TASK STATEMENT -
Exactness is required throughout. Return every record once more.

*** AVAILABLE DATA ***

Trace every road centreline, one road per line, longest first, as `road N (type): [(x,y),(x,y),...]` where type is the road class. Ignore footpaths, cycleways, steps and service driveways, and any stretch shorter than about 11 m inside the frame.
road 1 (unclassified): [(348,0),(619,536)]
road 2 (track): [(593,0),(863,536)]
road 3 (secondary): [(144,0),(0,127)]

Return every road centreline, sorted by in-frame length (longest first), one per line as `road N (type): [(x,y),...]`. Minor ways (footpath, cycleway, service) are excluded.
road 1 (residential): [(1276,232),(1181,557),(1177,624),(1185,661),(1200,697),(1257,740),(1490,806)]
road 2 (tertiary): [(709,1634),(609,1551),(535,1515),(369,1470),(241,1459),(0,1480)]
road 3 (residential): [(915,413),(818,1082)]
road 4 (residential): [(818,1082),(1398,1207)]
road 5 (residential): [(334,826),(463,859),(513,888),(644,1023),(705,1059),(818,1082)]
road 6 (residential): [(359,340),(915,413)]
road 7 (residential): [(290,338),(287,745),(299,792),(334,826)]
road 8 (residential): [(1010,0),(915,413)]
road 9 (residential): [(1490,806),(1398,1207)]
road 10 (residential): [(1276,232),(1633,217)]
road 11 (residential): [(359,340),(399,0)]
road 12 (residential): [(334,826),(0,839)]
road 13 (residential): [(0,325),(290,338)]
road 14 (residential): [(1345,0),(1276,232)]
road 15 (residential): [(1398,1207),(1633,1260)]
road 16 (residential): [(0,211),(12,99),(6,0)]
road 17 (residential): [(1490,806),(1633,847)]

*** End of AVAILABLE DATA ***

ANSWER FOR THIS EXERCISE -
Trace every road centreline, one road per line, longest first, as `road N (type): [(x,y),(x,y),...]` where type is the road class. Ignore footpaths, cycleways, steps and service driveways, and any stretch shorter than about 11 m inside the frame.
road 1 (unclassified): [(348,0),(619,536)]
road 2 (track): [(593,0),(863,536)]
road 3 (secondary): [(144,0),(0,127)]

Return every road centreline, sorted by in-frame length (longest first), one per line as `road N (type): [(x,y),...]`. Minor ways (footpath, cycleway, service) are excluded.
road 1 (residential): [(1276,232),(1181,557),(1177,624),(1185,661),(1200,697),(1257,740),(1490,806)]
road 2 (tertiary): [(709,1634),(609,1551),(535,1515),(369,1470),(241,1459),(0,1480)]
road 3 (residential): [(915,413),(818,1082)]
road 4 (residential): [(818,1082),(1398,1207)]
road 5 (residential): [(334,826),(463,859),(513,888),(644,1023),(705,1059),(818,1082)]
road 6 (residential): [(359,340),(915,413)]
road 7 (residential): [(290,338),(287,745),(299,792),(334,826)]
road 8 (residential): [(1010,0),(915,413)]
road 9 (residential): [(1490,806),(1398,1207)]
road 10 (residential): [(1276,232),(1633,217)]
road 11 (residential): [(359,340),(399,0)]
road 12 (residential): [(334,826),(0,839)]
road 13 (residential): [(0,325),(290,338)]
road 14 (residential): [(1345,0),(1276,232)]
road 15 (residential): [(1398,1207),(1633,1260)]
road 16 (residential): [(0,211),(12,99),(6,0)]
road 17 (residential): [(1490,806),(1633,847)]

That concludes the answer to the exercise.